Work item.
Copy each line of the data below with the word "rotated".

(Data to examine begins)

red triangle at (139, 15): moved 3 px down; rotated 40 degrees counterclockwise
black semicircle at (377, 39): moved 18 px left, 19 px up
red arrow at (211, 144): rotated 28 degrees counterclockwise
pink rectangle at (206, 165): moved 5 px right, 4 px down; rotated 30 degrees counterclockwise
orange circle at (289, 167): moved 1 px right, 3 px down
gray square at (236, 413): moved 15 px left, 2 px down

(Data to examine ends)

Completed task.
red triangle at (139, 15): moved 3 px down; rotated 40 degrees counterclockwise
red arrow at (211, 144): rotated 28 degrees counterclockwise
pink rectangle at (206, 165): moved 5 px right, 4 px down; rotated 30 degrees counterclockwise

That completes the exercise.